**WHAT TO PRODUCE:** Copy out the entries below again word for word, beginning with the line that contains "In the image, wooden" and continuing through the line that contains "Could you tell".

== PROVIDED DATA ==

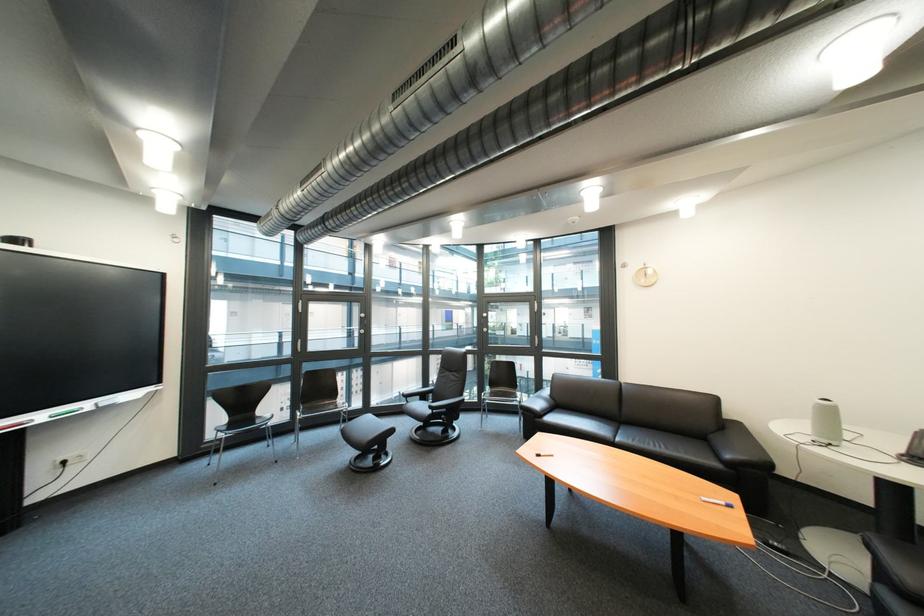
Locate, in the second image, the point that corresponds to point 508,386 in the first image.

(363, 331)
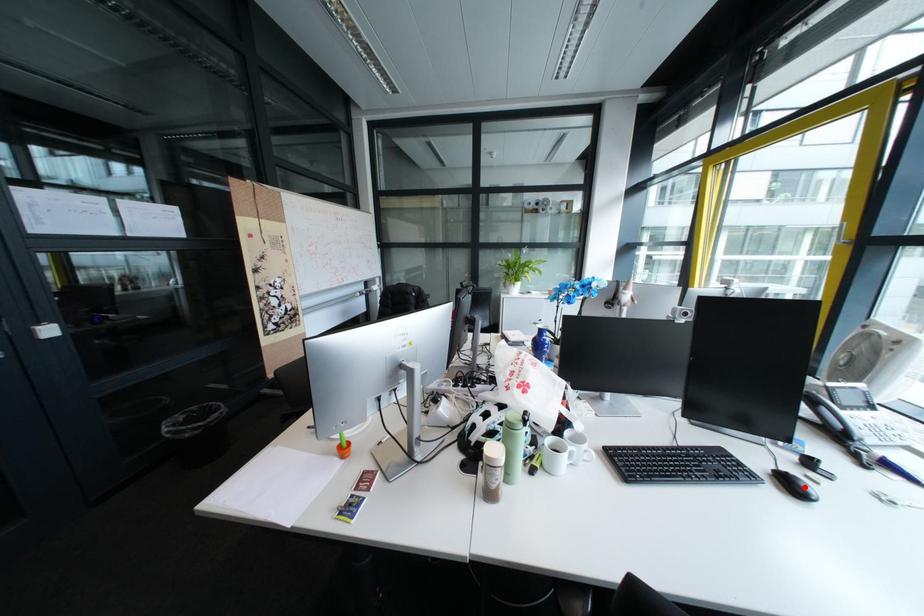
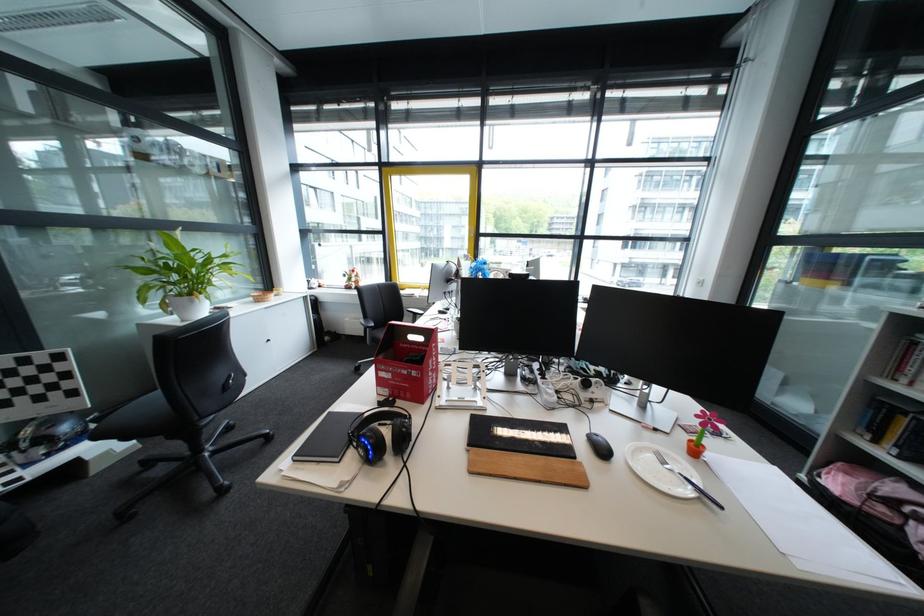
Question: I am providing you with two images of the same scene from different viewpoints. A red point is marked on the first image. Is the red point's position out of view in image 2?

Choices:
 (A) Yes
 (B) No

Answer: (A)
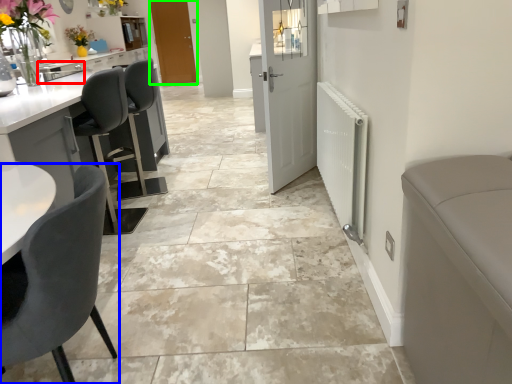
Question: Based on their relative distances, which object is nearer to sink (highlighted by a red box)? Choose from chair (highlighted by a blue box) and door (highlighted by a green box).

Choices:
 (A) chair
 (B) door

Answer: (B)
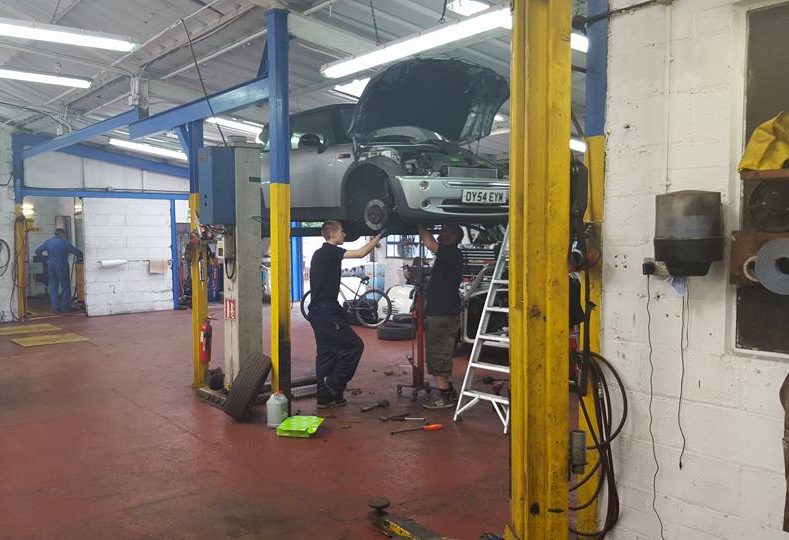
Find the location of a particular element. The height and width of the screenshot is (540, 789). towel dispenser is located at coordinates (678, 238).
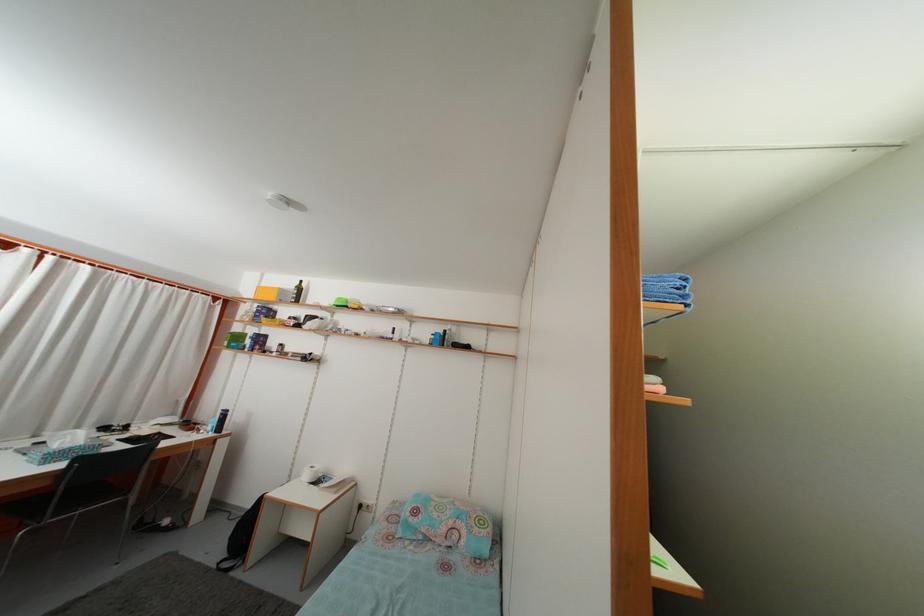
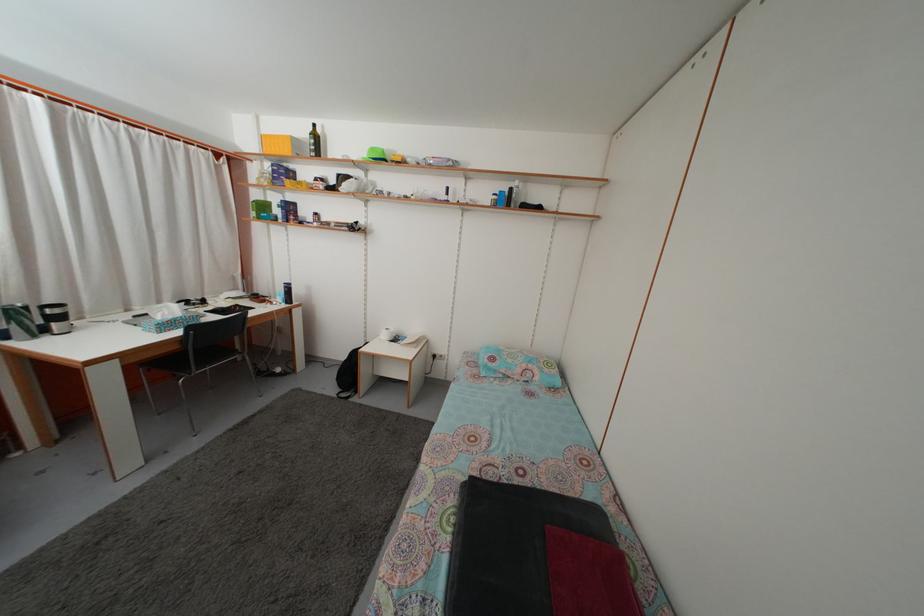
Question: Based on the continuous images, in which direction is the camera rotating? Reply with the corresponding letter.

Choices:
 (A) Left
 (B) Right
 (C) Up
 (D) Down

Answer: (D)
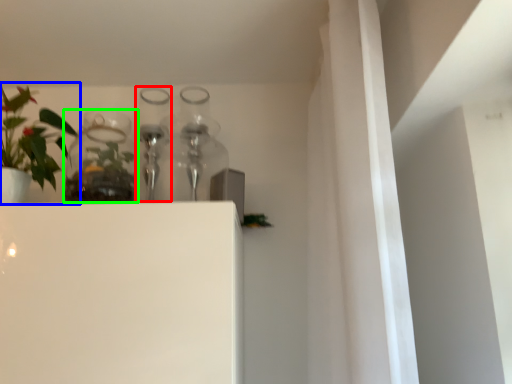
Question: Which is farther away from bottle (highlighted by a red box)? houseplant (highlighted by a blue box) or glass vase (highlighted by a green box)?

Choices:
 (A) houseplant
 (B) glass vase

Answer: (A)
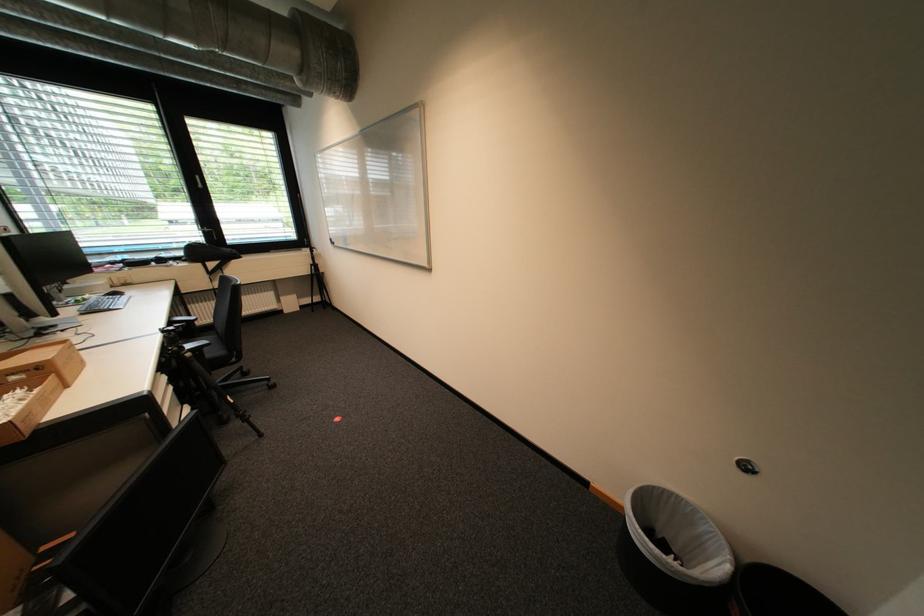
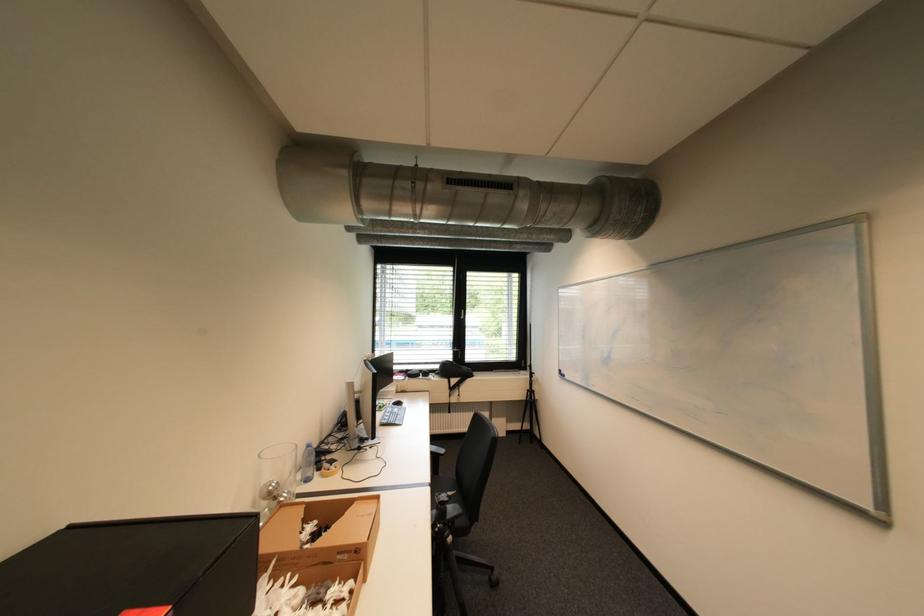
Find the pixel in the second image that matches pixel 319 274 in the first image.

(532, 400)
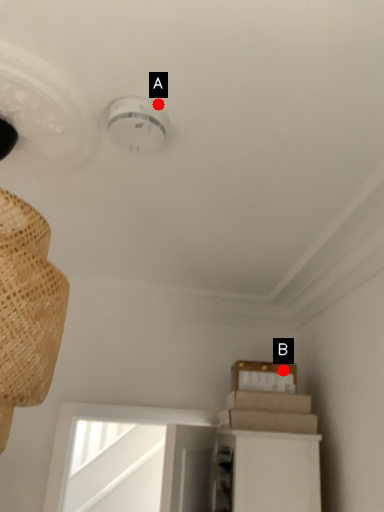
Question: Two points are circled on the image, labeled by A and B beside each circle. Which point is closer to the camera taking this photo?

Choices:
 (A) A is closer
 (B) B is closer

Answer: (A)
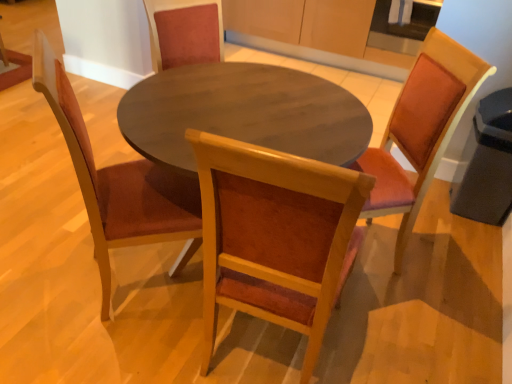
This screenshot has height=384, width=512. I want to click on wooden chair at right, marked as the first chair in a right-to-left arrangement, so click(421, 130).

Between wooden chair at right, the third chair viewed from the left, and wooden chair at center, marked as the second chair in a right-to-left arrangement, which one has larger size?

wooden chair at center, marked as the second chair in a right-to-left arrangement.

Is wooden chair at right, the third chair viewed from the left, not near wooden chair at center, the 2th chair from the left?

No, wooden chair at right, the third chair viewed from the left, is not far away from wooden chair at center, the 2th chair from the left.

Is point (412, 196) closer or farther from the camera than point (239, 217)?

Point (412, 196) appears to be farther away from the viewer than point (239, 217).

Does wooden chair at right, the third chair viewed from the left, appear on the left side of wooden chair at center, the 2th chair from the left?

No.

Is wooden chair at center, marked as the second chair in a right-to-left arrangement, spatially inside wooden chair at left, arranged as the third chair when viewed from the right, or outside of it?

wooden chair at center, marked as the second chair in a right-to-left arrangement, cannot be found inside wooden chair at left, arranged as the third chair when viewed from the right.

Does wooden chair at center, marked as the second chair in a right-to-left arrangement, have a greater height compared to wooden chair at left, arranged as the third chair when viewed from the right?

No.

From a real-world perspective, is wooden chair at center, the 2th chair from the left, located higher than wooden chair at left, arranged as the third chair when viewed from the right?

Indeed, from a real-world perspective, wooden chair at center, the 2th chair from the left, stands above wooden chair at left, arranged as the third chair when viewed from the right.

Is point (276, 310) closer to viewer compared to point (129, 209)?

Yes, point (276, 310) is closer to viewer.

From the picture: From the image's perspective, which one is positioned higher, wooden chair at right, marked as the first chair in a right-to-left arrangement, or wooden chair at left, arranged as the third chair when viewed from the right?

wooden chair at right, marked as the first chair in a right-to-left arrangement, appears higher in the image.

Considering the sizes of wooden chair at right, marked as the first chair in a right-to-left arrangement, and wooden chair at left, which is the 1th chair in left-to-right order, in the image, is wooden chair at right, marked as the first chair in a right-to-left arrangement, wider or thinner than wooden chair at left, which is the 1th chair in left-to-right order,?

In the image, wooden chair at right, marked as the first chair in a right-to-left arrangement, appears to be more narrow than wooden chair at left, which is the 1th chair in left-to-right order.

Who is smaller, wooden chair at right, the third chair viewed from the left, or wooden chair at left, which is the 1th chair in left-to-right order?

wooden chair at right, the third chair viewed from the left.

Could you tell me if wooden chair at right, marked as the first chair in a right-to-left arrangement, is turned towards wooden chair at left, which is the 1th chair in left-to-right order?

Yes, wooden chair at right, marked as the first chair in a right-to-left arrangement, is turned towards wooden chair at left, which is the 1th chair in left-to-right order.

Who is shorter, wooden chair at left, which is the 1th chair in left-to-right order, or wooden chair at right, the third chair viewed from the left?

Standing shorter between the two is wooden chair at right, the third chair viewed from the left.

===

**FINAL ANSWER:**
In the image, wooden chair at right, marked as the first chair in a right-to-left arrangement, appears to be more narrow than wooden chair at left, which is the 1th chair in left-to-right order.

Who is smaller, wooden chair at right, the third chair viewed from the left, or wooden chair at left, which is the 1th chair in left-to-right order?

wooden chair at right, the third chair viewed from the left.

Could you tell me if wooden chair at right, marked as the first chair in a right-to-left arrangement, is turned towards wooden chair at left, which is the 1th chair in left-to-right order?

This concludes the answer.